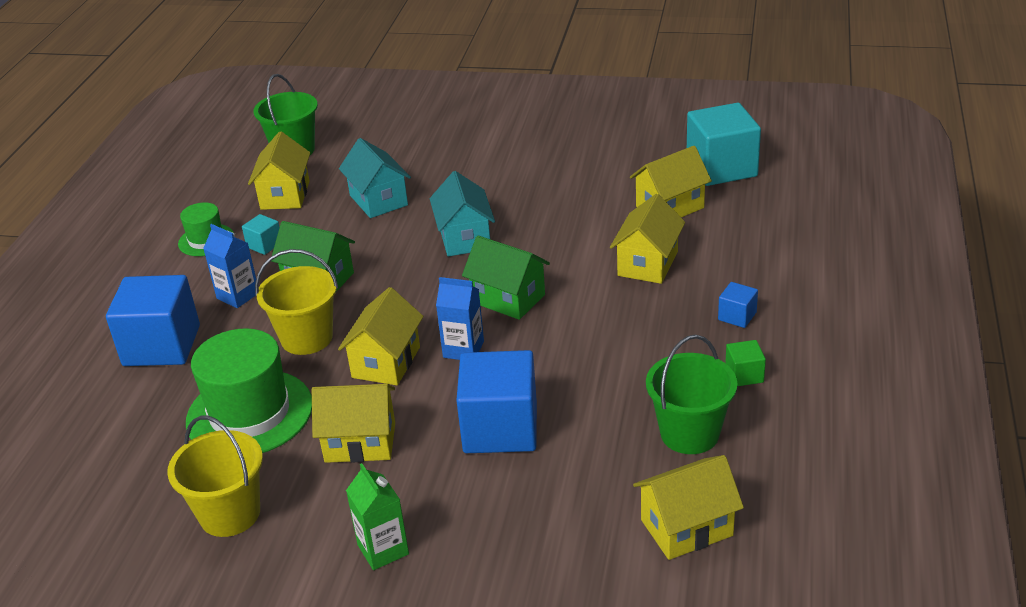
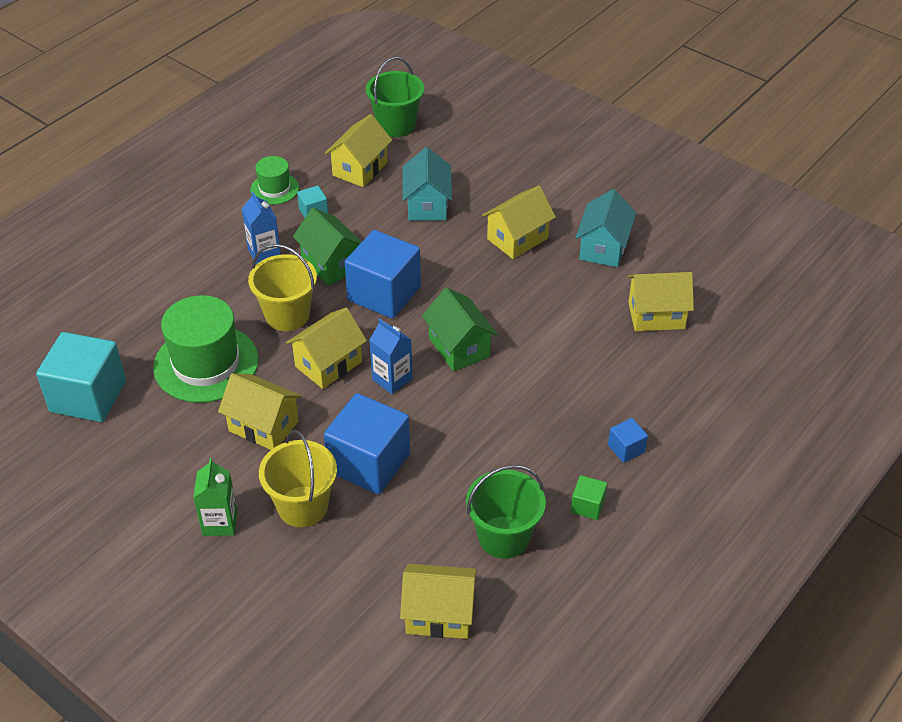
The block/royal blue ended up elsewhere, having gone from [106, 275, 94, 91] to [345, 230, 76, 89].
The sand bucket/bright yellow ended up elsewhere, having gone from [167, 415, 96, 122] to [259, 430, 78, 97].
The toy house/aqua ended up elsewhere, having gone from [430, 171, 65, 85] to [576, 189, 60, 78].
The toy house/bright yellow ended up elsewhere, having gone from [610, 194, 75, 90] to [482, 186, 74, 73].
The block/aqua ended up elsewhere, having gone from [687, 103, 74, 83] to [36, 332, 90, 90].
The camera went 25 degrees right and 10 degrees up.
───
**Task description:**
An exact reproduction of the data is required, with pictures excluded.

**Answer to this problem:**
The block/royal blue ended up elsewhere, having gone from [106, 275, 94, 91] to [345, 230, 76, 89].
The sand bucket/bright yellow ended up elsewhere, having gone from [167, 415, 96, 122] to [259, 430, 78, 97].
The toy house/aqua ended up elsewhere, having gone from [430, 171, 65, 85] to [576, 189, 60, 78].
The toy house/bright yellow ended up elsewhere, having gone from [610, 194, 75, 90] to [482, 186, 74, 73].
The block/aqua ended up elsewhere, having gone from [687, 103, 74, 83] to [36, 332, 90, 90].
The camera went 25 degrees right and 10 degrees up.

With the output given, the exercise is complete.